(WHAT THE TASK ASKS): Omit images. Retype all entries verbatim.

(DATA FOR ANALYSIS):
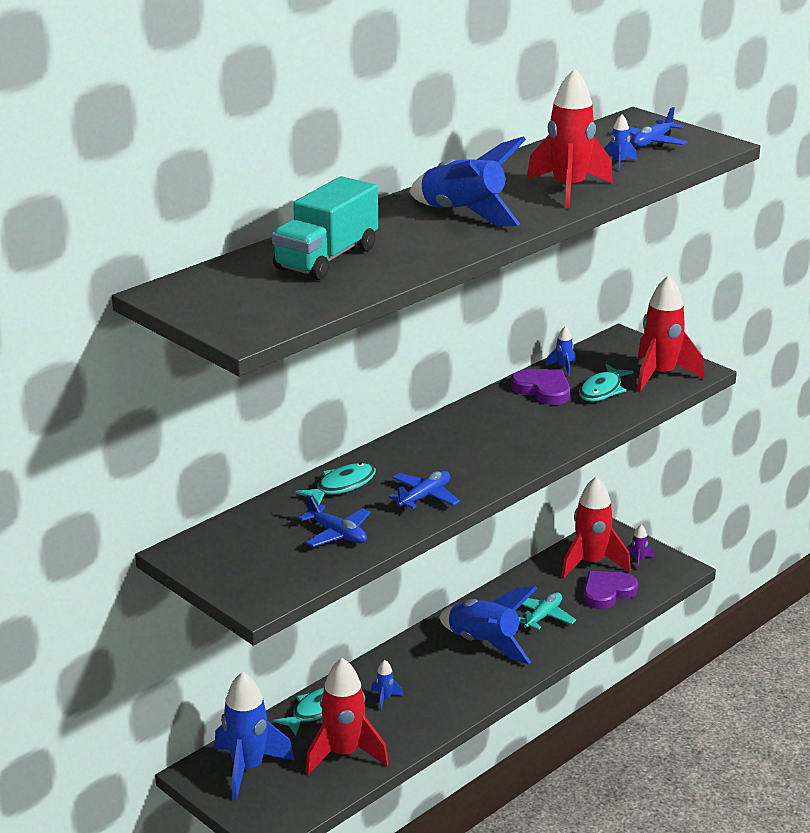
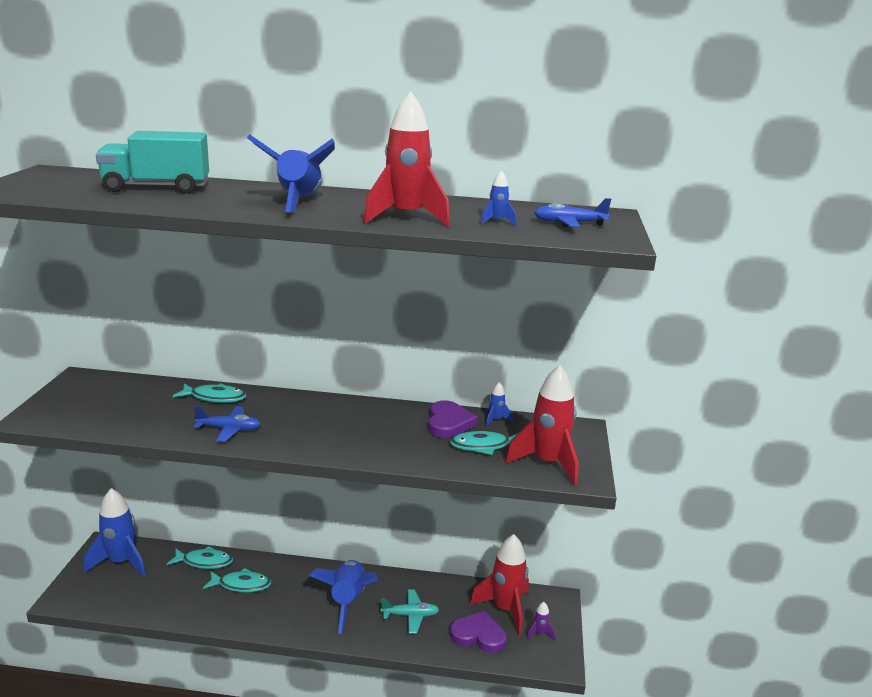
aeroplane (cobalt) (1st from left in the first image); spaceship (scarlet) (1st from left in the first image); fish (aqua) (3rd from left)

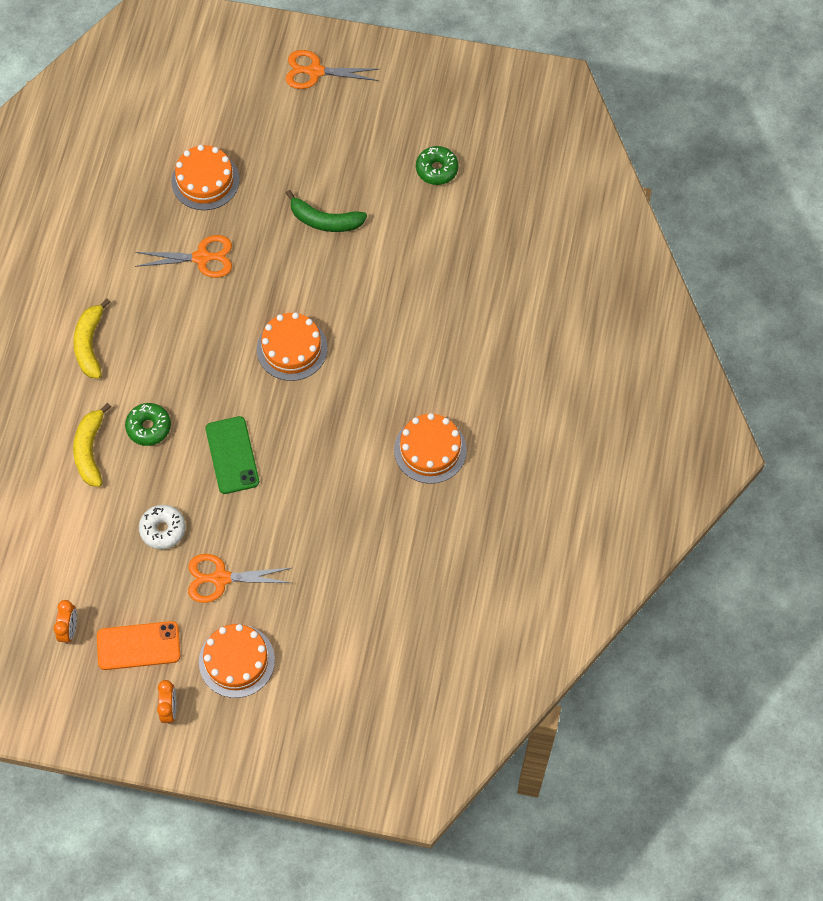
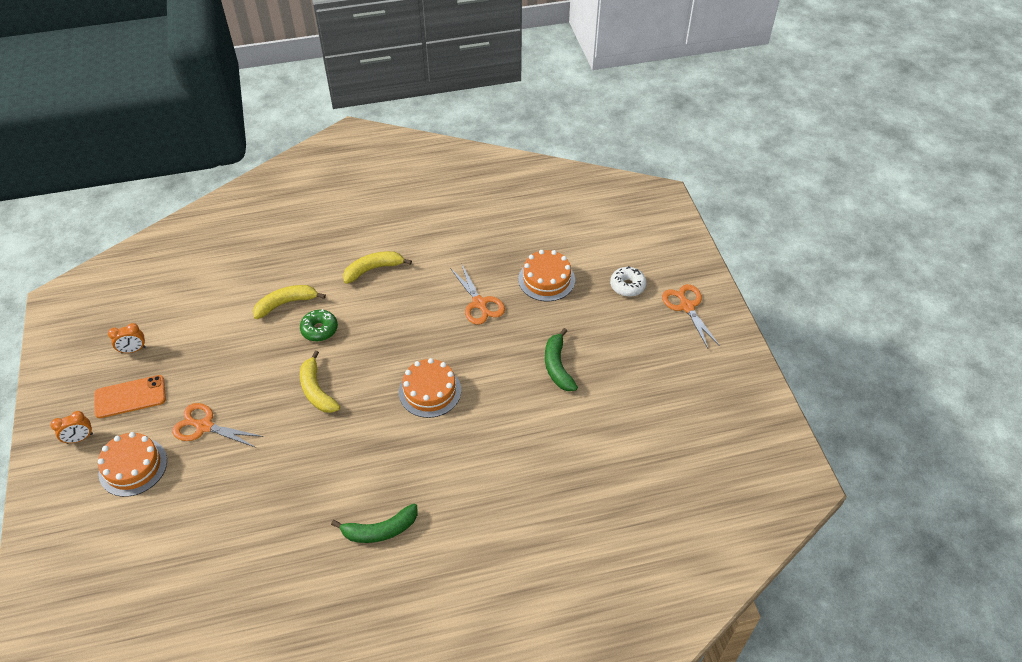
doughnut (emerald) (2nd from left in the first image); doughnut (white); banana fruit (bright yellow) (2nd from left); banana fruit (emerald) (1st from left); smartphone (orange); pair of scissors (orange) (1st from left)

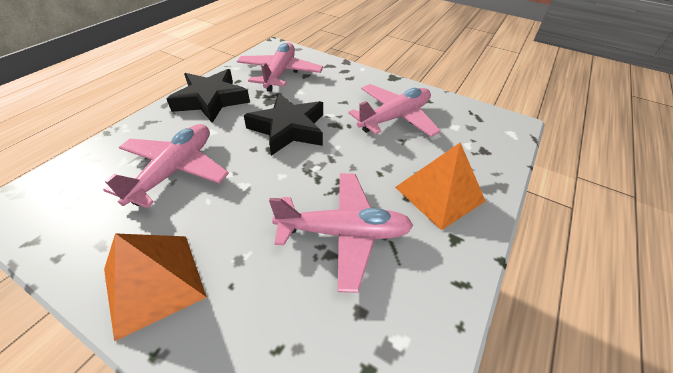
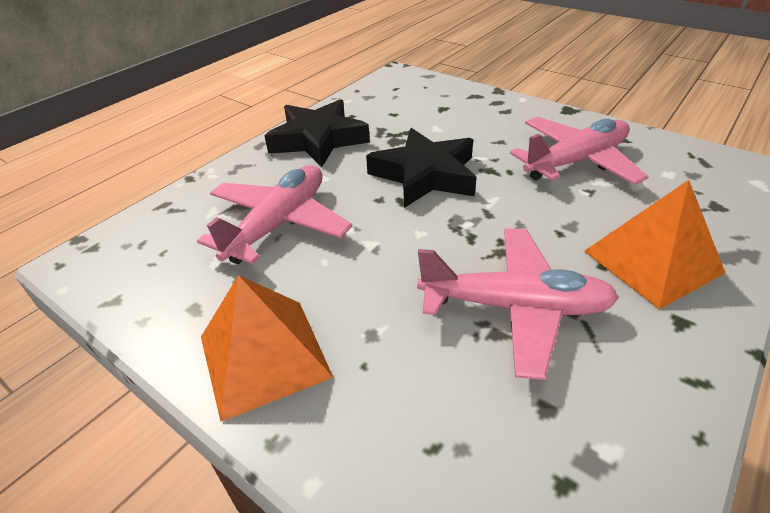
aeroplane (rosy) (2nd from left in the first image)

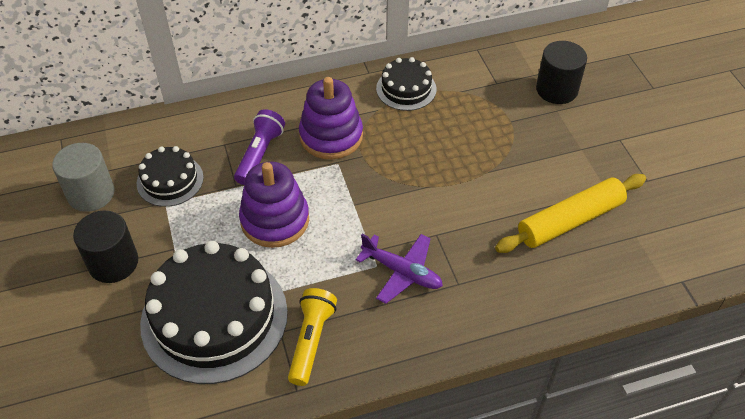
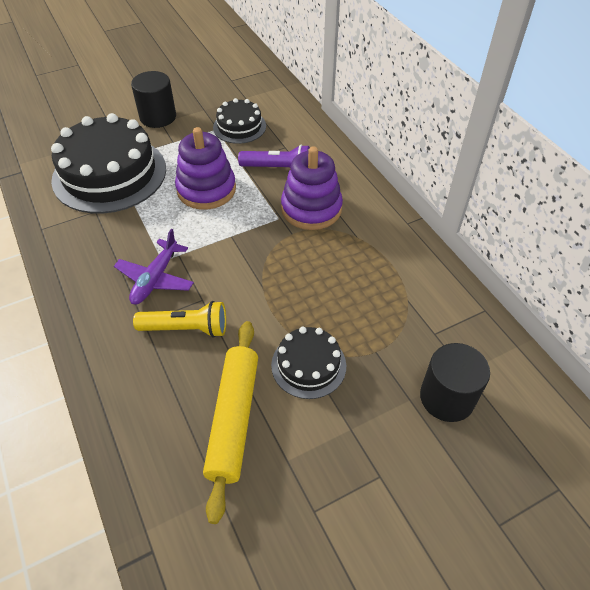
cylinder shape (gray); torch (bright yellow); cake (jet-black) (3rd from left); rolling pin (bright yellow)

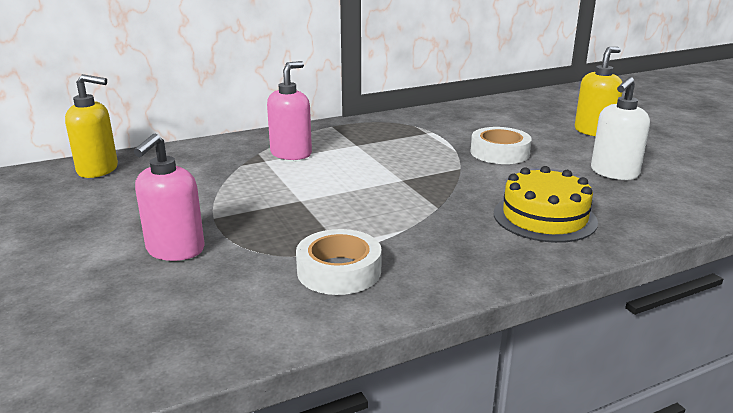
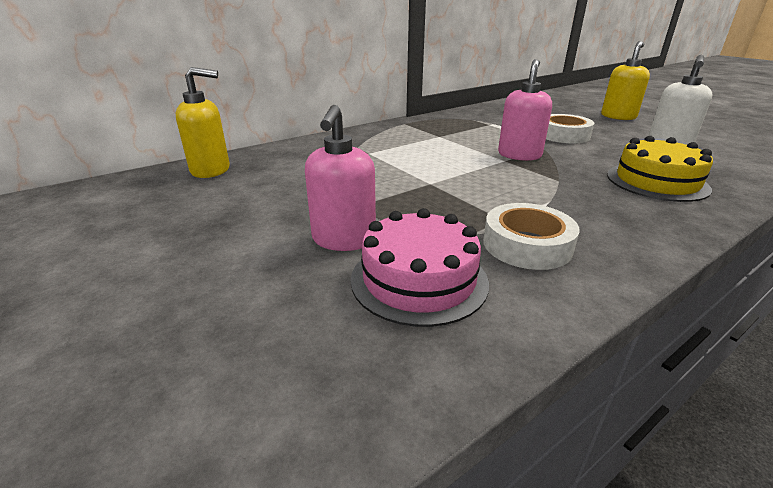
cake (rosy); soap dispenser (rosy) (2nd from left)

(TASK RESULT):
aeroplane (cobalt) (1st from left in the first image); spaceship (scarlet) (1st from left in the first image); fish (aqua) (3rd from left)

doughnut (emerald) (2nd from left in the first image); doughnut (white); banana fruit (bright yellow) (2nd from left); banana fruit (emerald) (1st from left); smartphone (orange); pair of scissors (orange) (1st from left)

aeroplane (rosy) (2nd from left in the first image)

cylinder shape (gray); torch (bright yellow); cake (jet-black) (3rd from left); rolling pin (bright yellow)

cake (rosy); soap dispenser (rosy) (2nd from left)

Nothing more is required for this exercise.